■ Data for this exercise ■
····················

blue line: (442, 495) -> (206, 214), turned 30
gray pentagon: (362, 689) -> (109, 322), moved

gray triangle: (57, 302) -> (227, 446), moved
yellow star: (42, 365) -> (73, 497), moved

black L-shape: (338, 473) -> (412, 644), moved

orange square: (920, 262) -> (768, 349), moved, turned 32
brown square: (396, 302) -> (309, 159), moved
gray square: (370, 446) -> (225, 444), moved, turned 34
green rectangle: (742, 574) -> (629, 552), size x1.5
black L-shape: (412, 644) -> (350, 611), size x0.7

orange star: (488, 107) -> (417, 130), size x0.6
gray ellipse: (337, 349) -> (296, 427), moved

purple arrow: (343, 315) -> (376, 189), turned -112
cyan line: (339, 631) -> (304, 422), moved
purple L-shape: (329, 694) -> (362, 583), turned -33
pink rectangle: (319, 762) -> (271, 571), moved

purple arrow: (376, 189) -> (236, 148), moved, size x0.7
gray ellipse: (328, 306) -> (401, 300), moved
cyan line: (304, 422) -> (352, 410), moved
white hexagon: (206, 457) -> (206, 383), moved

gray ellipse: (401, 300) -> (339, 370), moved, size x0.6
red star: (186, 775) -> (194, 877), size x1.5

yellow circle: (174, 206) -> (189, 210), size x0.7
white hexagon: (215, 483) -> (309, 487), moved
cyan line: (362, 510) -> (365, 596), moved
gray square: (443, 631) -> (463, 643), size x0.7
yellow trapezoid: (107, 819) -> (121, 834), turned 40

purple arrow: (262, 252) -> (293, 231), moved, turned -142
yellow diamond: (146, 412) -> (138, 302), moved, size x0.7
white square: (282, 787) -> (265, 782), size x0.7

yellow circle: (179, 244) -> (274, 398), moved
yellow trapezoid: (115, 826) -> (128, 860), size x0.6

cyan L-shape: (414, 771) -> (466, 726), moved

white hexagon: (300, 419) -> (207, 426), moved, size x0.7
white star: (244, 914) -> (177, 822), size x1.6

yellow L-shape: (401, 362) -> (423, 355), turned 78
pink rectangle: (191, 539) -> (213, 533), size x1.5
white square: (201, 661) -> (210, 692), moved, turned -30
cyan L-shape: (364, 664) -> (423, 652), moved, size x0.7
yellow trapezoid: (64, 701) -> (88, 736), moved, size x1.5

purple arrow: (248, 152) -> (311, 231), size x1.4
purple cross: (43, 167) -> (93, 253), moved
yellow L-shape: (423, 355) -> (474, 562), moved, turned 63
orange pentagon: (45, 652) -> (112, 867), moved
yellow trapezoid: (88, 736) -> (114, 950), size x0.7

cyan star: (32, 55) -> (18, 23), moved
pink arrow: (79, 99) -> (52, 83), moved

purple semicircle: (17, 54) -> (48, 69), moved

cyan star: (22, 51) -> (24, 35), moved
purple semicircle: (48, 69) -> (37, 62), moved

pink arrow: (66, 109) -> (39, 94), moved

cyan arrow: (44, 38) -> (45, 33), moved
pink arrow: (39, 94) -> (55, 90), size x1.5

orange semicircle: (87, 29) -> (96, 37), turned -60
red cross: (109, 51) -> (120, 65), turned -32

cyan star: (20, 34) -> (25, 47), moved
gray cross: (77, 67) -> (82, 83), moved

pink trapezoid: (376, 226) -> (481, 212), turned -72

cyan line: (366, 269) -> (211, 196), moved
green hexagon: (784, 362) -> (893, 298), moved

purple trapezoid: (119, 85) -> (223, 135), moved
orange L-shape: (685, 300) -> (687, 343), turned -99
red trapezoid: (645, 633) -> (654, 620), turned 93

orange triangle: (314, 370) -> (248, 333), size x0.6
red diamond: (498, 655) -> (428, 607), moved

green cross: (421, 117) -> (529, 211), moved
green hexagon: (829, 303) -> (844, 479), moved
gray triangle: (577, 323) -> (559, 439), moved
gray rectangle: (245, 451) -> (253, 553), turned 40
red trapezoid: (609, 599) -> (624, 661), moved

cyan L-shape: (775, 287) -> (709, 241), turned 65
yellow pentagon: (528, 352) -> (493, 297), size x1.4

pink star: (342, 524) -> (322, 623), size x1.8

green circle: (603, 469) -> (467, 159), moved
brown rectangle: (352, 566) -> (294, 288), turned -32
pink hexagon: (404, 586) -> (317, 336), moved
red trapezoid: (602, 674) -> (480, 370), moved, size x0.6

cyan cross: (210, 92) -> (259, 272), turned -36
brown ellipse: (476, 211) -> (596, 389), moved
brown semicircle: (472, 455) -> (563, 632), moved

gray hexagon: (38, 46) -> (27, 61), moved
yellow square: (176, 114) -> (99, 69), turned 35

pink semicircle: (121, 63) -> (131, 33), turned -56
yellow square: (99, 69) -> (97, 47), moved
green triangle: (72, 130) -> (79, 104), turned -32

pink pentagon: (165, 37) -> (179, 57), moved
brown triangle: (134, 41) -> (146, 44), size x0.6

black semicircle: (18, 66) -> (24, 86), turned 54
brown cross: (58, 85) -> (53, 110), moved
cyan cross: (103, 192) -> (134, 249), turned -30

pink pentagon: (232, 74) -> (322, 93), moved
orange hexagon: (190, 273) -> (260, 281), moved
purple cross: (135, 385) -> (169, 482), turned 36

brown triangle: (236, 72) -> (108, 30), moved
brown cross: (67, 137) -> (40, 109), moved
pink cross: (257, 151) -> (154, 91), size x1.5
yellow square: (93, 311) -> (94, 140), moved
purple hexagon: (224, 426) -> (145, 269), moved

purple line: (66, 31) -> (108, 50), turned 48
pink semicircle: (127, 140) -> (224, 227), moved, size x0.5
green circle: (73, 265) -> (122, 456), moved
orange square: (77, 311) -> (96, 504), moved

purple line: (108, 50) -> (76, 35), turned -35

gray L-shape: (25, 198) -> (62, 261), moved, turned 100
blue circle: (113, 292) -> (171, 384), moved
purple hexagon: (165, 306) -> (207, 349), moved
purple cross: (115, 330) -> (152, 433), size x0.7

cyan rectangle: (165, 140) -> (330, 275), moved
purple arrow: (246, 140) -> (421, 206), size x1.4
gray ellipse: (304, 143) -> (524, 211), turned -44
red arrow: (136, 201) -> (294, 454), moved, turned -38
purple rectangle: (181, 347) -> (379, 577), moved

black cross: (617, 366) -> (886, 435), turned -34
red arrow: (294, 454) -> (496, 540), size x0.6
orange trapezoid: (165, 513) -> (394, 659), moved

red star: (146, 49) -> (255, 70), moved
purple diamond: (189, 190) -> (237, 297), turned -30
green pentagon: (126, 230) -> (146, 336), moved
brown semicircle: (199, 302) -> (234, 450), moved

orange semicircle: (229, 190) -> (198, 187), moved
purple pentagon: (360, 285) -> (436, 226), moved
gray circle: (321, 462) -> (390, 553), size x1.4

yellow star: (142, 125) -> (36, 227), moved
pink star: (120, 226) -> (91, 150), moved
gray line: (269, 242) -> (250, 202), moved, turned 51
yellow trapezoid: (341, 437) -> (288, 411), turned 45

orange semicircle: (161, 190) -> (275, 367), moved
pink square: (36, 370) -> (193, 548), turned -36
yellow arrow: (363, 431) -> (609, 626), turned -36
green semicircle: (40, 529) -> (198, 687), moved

····················

■ What you need to do ■
Every line above should be printed again exactly as it stands.

■ Solution for this exercise ■
blue line: (442, 495) -> (206, 214), turned 30
gray pentagon: (362, 689) -> (109, 322), moved

gray triangle: (57, 302) -> (227, 446), moved
yellow star: (42, 365) -> (73, 497), moved

black L-shape: (338, 473) -> (412, 644), moved

orange square: (920, 262) -> (768, 349), moved, turned 32
brown square: (396, 302) -> (309, 159), moved
gray square: (370, 446) -> (225, 444), moved, turned 34
green rectangle: (742, 574) -> (629, 552), size x1.5
black L-shape: (412, 644) -> (350, 611), size x0.7

orange star: (488, 107) -> (417, 130), size x0.6
gray ellipse: (337, 349) -> (296, 427), moved

purple arrow: (343, 315) -> (376, 189), turned -112
cyan line: (339, 631) -> (304, 422), moved
purple L-shape: (329, 694) -> (362, 583), turned -33
pink rectangle: (319, 762) -> (271, 571), moved

purple arrow: (376, 189) -> (236, 148), moved, size x0.7
gray ellipse: (328, 306) -> (401, 300), moved
cyan line: (304, 422) -> (352, 410), moved
white hexagon: (206, 457) -> (206, 383), moved

gray ellipse: (401, 300) -> (339, 370), moved, size x0.6
red star: (186, 775) -> (194, 877), size x1.5

yellow circle: (174, 206) -> (189, 210), size x0.7
white hexagon: (215, 483) -> (309, 487), moved
cyan line: (362, 510) -> (365, 596), moved
gray square: (443, 631) -> (463, 643), size x0.7
yellow trapezoid: (107, 819) -> (121, 834), turned 40

purple arrow: (262, 252) -> (293, 231), moved, turned -142
yellow diamond: (146, 412) -> (138, 302), moved, size x0.7
white square: (282, 787) -> (265, 782), size x0.7

yellow circle: (179, 244) -> (274, 398), moved
yellow trapezoid: (115, 826) -> (128, 860), size x0.6

cyan L-shape: (414, 771) -> (466, 726), moved

white hexagon: (300, 419) -> (207, 426), moved, size x0.7
white star: (244, 914) -> (177, 822), size x1.6

yellow L-shape: (401, 362) -> (423, 355), turned 78
pink rectangle: (191, 539) -> (213, 533), size x1.5
white square: (201, 661) -> (210, 692), moved, turned -30
cyan L-shape: (364, 664) -> (423, 652), moved, size x0.7
yellow trapezoid: (64, 701) -> (88, 736), moved, size x1.5

purple arrow: (248, 152) -> (311, 231), size x1.4
purple cross: (43, 167) -> (93, 253), moved
yellow L-shape: (423, 355) -> (474, 562), moved, turned 63
orange pentagon: (45, 652) -> (112, 867), moved
yellow trapezoid: (88, 736) -> (114, 950), size x0.7

cyan star: (32, 55) -> (18, 23), moved
pink arrow: (79, 99) -> (52, 83), moved

purple semicircle: (17, 54) -> (48, 69), moved

cyan star: (22, 51) -> (24, 35), moved
purple semicircle: (48, 69) -> (37, 62), moved

pink arrow: (66, 109) -> (39, 94), moved

cyan arrow: (44, 38) -> (45, 33), moved
pink arrow: (39, 94) -> (55, 90), size x1.5

orange semicircle: (87, 29) -> (96, 37), turned -60
red cross: (109, 51) -> (120, 65), turned -32

cyan star: (20, 34) -> (25, 47), moved
gray cross: (77, 67) -> (82, 83), moved

pink trapezoid: (376, 226) -> (481, 212), turned -72

cyan line: (366, 269) -> (211, 196), moved
green hexagon: (784, 362) -> (893, 298), moved

purple trapezoid: (119, 85) -> (223, 135), moved
orange L-shape: (685, 300) -> (687, 343), turned -99
red trapezoid: (645, 633) -> (654, 620), turned 93

orange triangle: (314, 370) -> (248, 333), size x0.6
red diamond: (498, 655) -> (428, 607), moved

green cross: (421, 117) -> (529, 211), moved
green hexagon: (829, 303) -> (844, 479), moved
gray triangle: (577, 323) -> (559, 439), moved
gray rectangle: (245, 451) -> (253, 553), turned 40
red trapezoid: (609, 599) -> (624, 661), moved

cyan L-shape: (775, 287) -> (709, 241), turned 65
yellow pentagon: (528, 352) -> (493, 297), size x1.4

pink star: (342, 524) -> (322, 623), size x1.8

green circle: (603, 469) -> (467, 159), moved
brown rectangle: (352, 566) -> (294, 288), turned -32
pink hexagon: (404, 586) -> (317, 336), moved
red trapezoid: (602, 674) -> (480, 370), moved, size x0.6

cyan cross: (210, 92) -> (259, 272), turned -36
brown ellipse: (476, 211) -> (596, 389), moved
brown semicircle: (472, 455) -> (563, 632), moved

gray hexagon: (38, 46) -> (27, 61), moved
yellow square: (176, 114) -> (99, 69), turned 35

pink semicircle: (121, 63) -> (131, 33), turned -56
yellow square: (99, 69) -> (97, 47), moved
green triangle: (72, 130) -> (79, 104), turned -32

pink pentagon: (165, 37) -> (179, 57), moved
brown triangle: (134, 41) -> (146, 44), size x0.6

black semicircle: (18, 66) -> (24, 86), turned 54
brown cross: (58, 85) -> (53, 110), moved
cyan cross: (103, 192) -> (134, 249), turned -30

pink pentagon: (232, 74) -> (322, 93), moved
orange hexagon: (190, 273) -> (260, 281), moved
purple cross: (135, 385) -> (169, 482), turned 36

brown triangle: (236, 72) -> (108, 30), moved
brown cross: (67, 137) -> (40, 109), moved
pink cross: (257, 151) -> (154, 91), size x1.5
yellow square: (93, 311) -> (94, 140), moved
purple hexagon: (224, 426) -> (145, 269), moved

purple line: (66, 31) -> (108, 50), turned 48
pink semicircle: (127, 140) -> (224, 227), moved, size x0.5
green circle: (73, 265) -> (122, 456), moved
orange square: (77, 311) -> (96, 504), moved

purple line: (108, 50) -> (76, 35), turned -35

gray L-shape: (25, 198) -> (62, 261), moved, turned 100
blue circle: (113, 292) -> (171, 384), moved
purple hexagon: (165, 306) -> (207, 349), moved
purple cross: (115, 330) -> (152, 433), size x0.7

cyan rectangle: (165, 140) -> (330, 275), moved
purple arrow: (246, 140) -> (421, 206), size x1.4
gray ellipse: (304, 143) -> (524, 211), turned -44
red arrow: (136, 201) -> (294, 454), moved, turned -38
purple rectangle: (181, 347) -> (379, 577), moved

black cross: (617, 366) -> (886, 435), turned -34
red arrow: (294, 454) -> (496, 540), size x0.6
orange trapezoid: (165, 513) -> (394, 659), moved

red star: (146, 49) -> (255, 70), moved
purple diamond: (189, 190) -> (237, 297), turned -30
green pentagon: (126, 230) -> (146, 336), moved
brown semicircle: (199, 302) -> (234, 450), moved

orange semicircle: (229, 190) -> (198, 187), moved
purple pentagon: (360, 285) -> (436, 226), moved
gray circle: (321, 462) -> (390, 553), size x1.4

yellow star: (142, 125) -> (36, 227), moved
pink star: (120, 226) -> (91, 150), moved
gray line: (269, 242) -> (250, 202), moved, turned 51
yellow trapezoid: (341, 437) -> (288, 411), turned 45

orange semicircle: (161, 190) -> (275, 367), moved
pink square: (36, 370) -> (193, 548), turned -36
yellow arrow: (363, 431) -> (609, 626), turned -36
green semicircle: (40, 529) -> (198, 687), moved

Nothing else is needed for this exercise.